__Records supplied__:

════════════════════

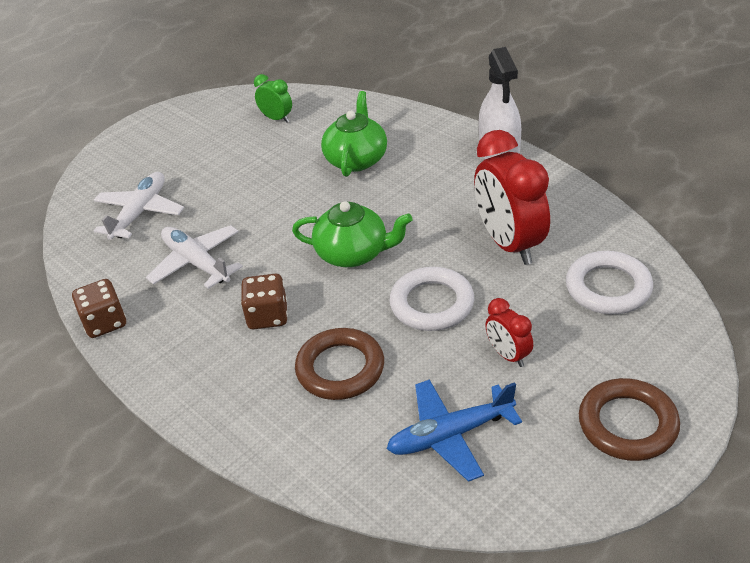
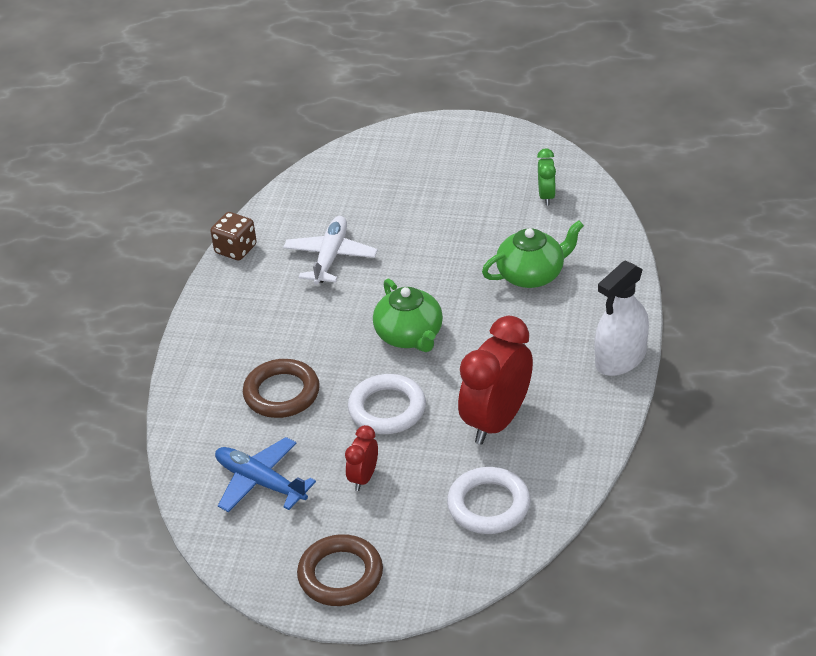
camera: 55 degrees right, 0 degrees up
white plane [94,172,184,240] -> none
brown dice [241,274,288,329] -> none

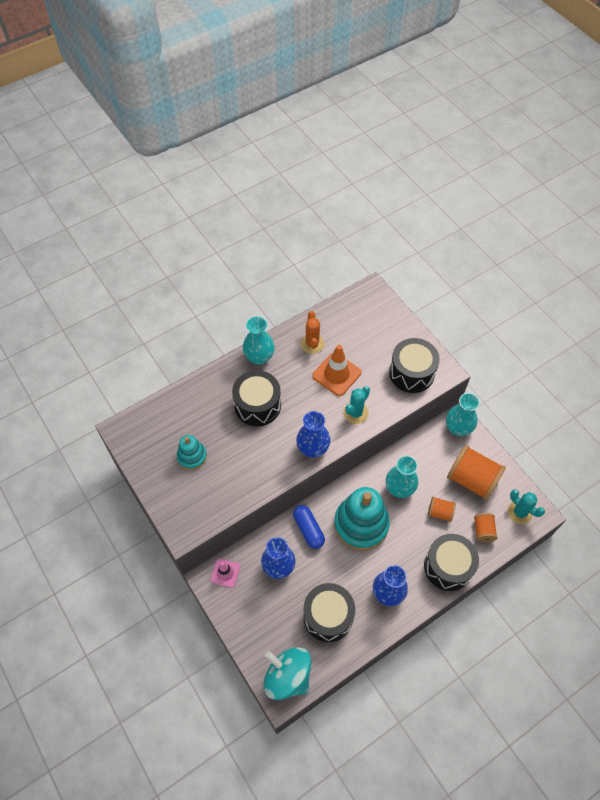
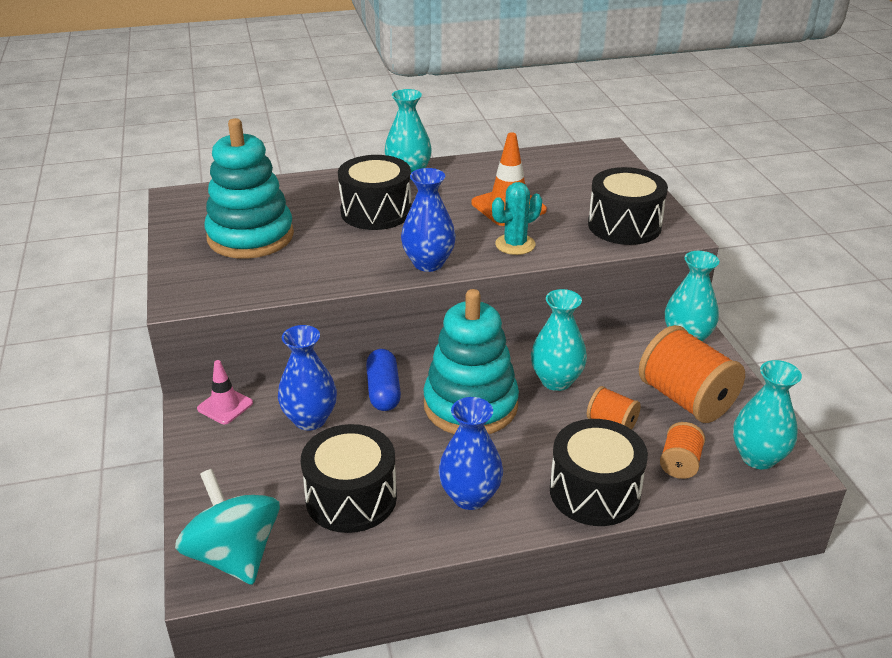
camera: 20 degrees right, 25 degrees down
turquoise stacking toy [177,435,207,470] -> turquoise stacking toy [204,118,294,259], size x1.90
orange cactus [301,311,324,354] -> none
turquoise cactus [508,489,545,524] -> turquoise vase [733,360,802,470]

════════════════════

__Directions__: The entries above should be retyped exactly, minus any pictures.

__Solution__:
camera: 55 degrees right, 0 degrees up
white plane [94,172,184,240] -> none
brown dice [241,274,288,329] -> none

camera: 20 degrees right, 25 degrees down
turquoise stacking toy [177,435,207,470] -> turquoise stacking toy [204,118,294,259], size x1.90
orange cactus [301,311,324,354] -> none
turquoise cactus [508,489,545,524] -> turquoise vase [733,360,802,470]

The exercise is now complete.